▼

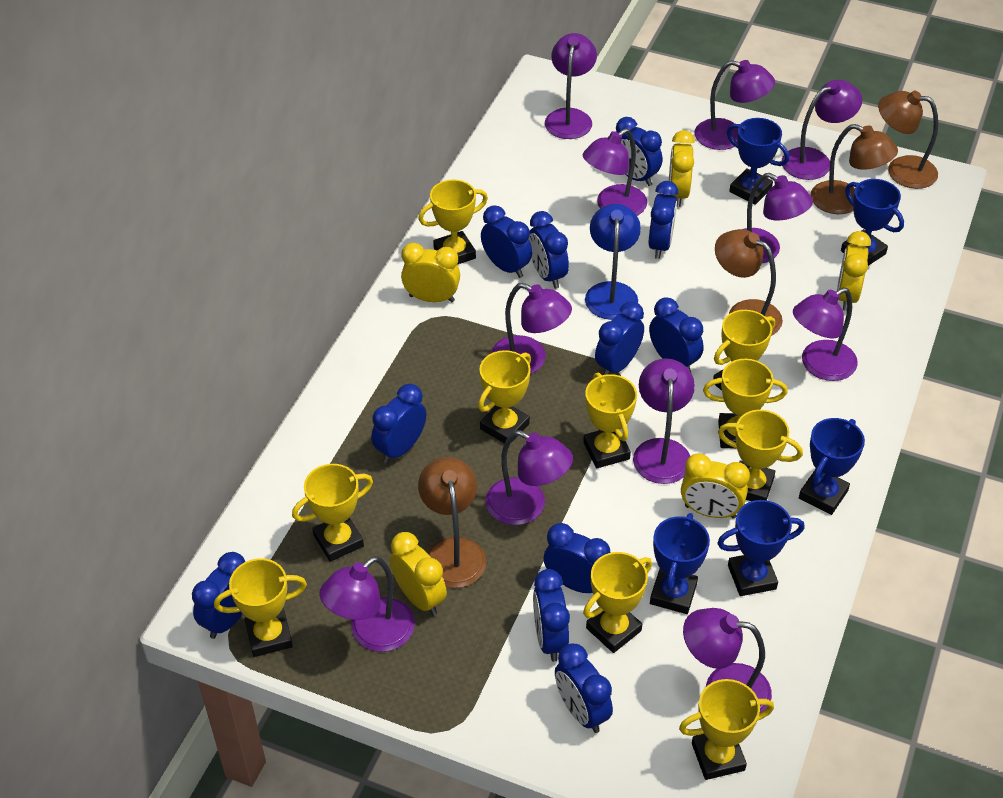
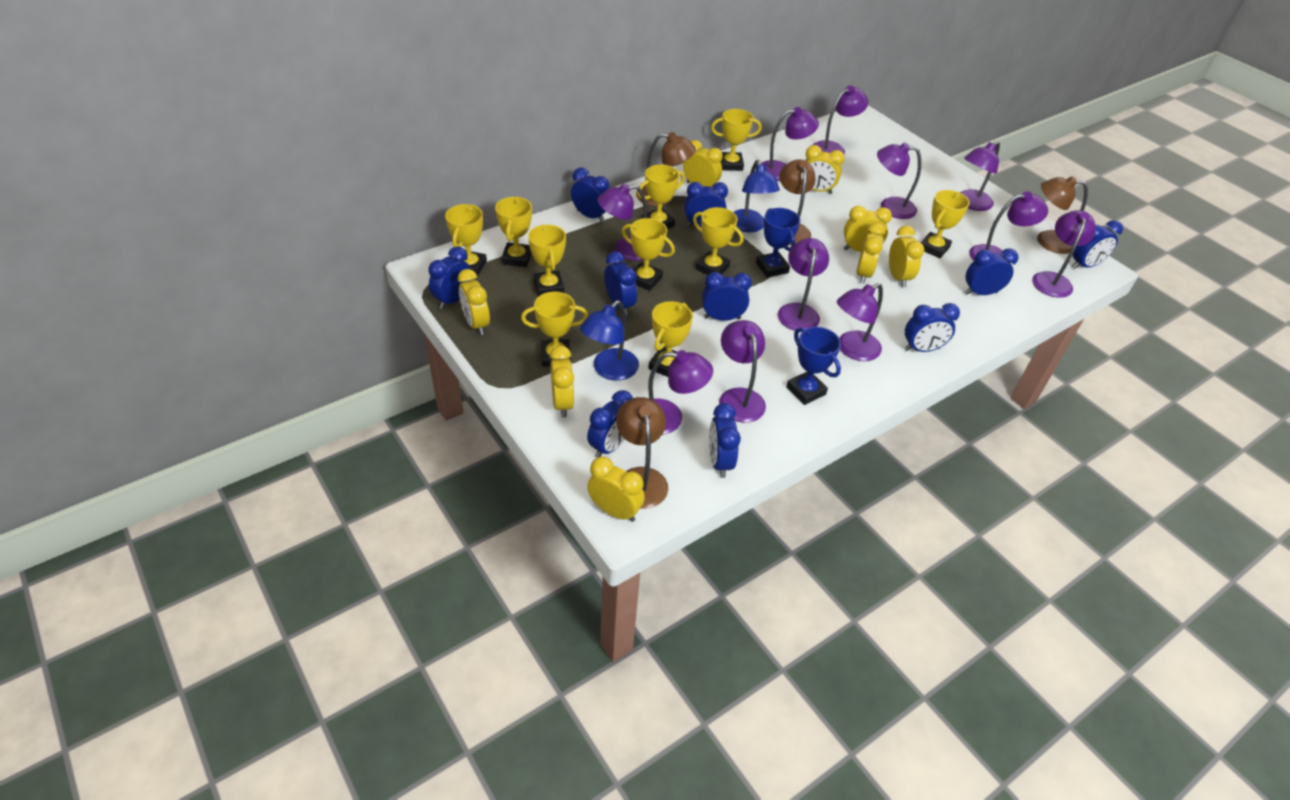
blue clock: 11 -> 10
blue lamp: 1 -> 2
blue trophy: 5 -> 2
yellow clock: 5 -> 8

▲

■ What to produce
Pictures aside, give the data again exactly as it appears.

■ Answer to the exercise
blue clock: 11 -> 10
blue lamp: 1 -> 2
blue trophy: 5 -> 2
yellow clock: 5 -> 8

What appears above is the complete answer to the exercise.